[Scene question rows]
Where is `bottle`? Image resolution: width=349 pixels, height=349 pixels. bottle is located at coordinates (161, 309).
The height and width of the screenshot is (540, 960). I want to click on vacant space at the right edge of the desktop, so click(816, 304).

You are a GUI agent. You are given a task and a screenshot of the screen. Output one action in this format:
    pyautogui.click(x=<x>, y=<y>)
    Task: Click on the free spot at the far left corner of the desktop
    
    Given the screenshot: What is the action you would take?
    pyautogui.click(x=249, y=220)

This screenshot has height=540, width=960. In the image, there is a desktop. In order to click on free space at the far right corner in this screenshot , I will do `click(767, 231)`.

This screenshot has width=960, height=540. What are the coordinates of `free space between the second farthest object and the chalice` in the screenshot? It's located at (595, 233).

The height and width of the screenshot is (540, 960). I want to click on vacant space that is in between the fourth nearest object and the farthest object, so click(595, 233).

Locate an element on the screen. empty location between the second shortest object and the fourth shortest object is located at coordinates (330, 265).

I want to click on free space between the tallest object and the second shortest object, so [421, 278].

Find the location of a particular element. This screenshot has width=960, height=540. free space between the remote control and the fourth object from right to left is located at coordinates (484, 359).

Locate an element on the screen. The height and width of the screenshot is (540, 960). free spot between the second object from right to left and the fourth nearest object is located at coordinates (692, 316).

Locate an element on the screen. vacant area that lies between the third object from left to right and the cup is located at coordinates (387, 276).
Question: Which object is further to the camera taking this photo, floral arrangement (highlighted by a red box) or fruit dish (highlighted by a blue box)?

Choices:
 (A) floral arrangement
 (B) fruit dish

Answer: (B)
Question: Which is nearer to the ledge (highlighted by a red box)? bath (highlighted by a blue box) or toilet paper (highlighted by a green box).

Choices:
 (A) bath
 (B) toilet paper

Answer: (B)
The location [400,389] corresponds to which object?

- _TASK_
Copy out every one of the rows above word for word, without changing anything.

- _EXPECTED OUTPUT_
Where is `bottle`? Image resolution: width=349 pixels, height=349 pixels. bottle is located at coordinates (161, 309).
The height and width of the screenshot is (540, 960). I want to click on vacant space at the right edge of the desktop, so click(816, 304).

You are a GUI agent. You are given a task and a screenshot of the screen. Output one action in this format:
    pyautogui.click(x=<x>, y=<y>)
    Task: Click on the free spot at the far left corner of the desktop
    
    Given the screenshot: What is the action you would take?
    pyautogui.click(x=249, y=220)

This screenshot has height=540, width=960. In the image, there is a desktop. In order to click on free space at the far right corner in this screenshot , I will do `click(767, 231)`.

This screenshot has width=960, height=540. What are the coordinates of `free space between the second farthest object and the chalice` in the screenshot? It's located at (595, 233).

The height and width of the screenshot is (540, 960). I want to click on vacant space that is in between the fourth nearest object and the farthest object, so click(595, 233).

Locate an element on the screen. empty location between the second shortest object and the fourth shortest object is located at coordinates (330, 265).

I want to click on free space between the tallest object and the second shortest object, so [421, 278].

Find the location of a particular element. This screenshot has width=960, height=540. free space between the remote control and the fourth object from right to left is located at coordinates (484, 359).

Locate an element on the screen. The height and width of the screenshot is (540, 960). free spot between the second object from right to left and the fourth nearest object is located at coordinates (692, 316).

Locate an element on the screen. vacant area that lies between the third object from left to right and the cup is located at coordinates (387, 276).
Question: Which object is further to the camera taking this photo, floral arrangement (highlighted by a red box) or fruit dish (highlighted by a blue box)?

Choices:
 (A) floral arrangement
 (B) fruit dish

Answer: (B)
Question: Which is nearer to the ledge (highlighted by a red box)? bath (highlighted by a blue box) or toilet paper (highlighted by a green box).

Choices:
 (A) bath
 (B) toilet paper

Answer: (B)
The location [400,389] corresponds to which object?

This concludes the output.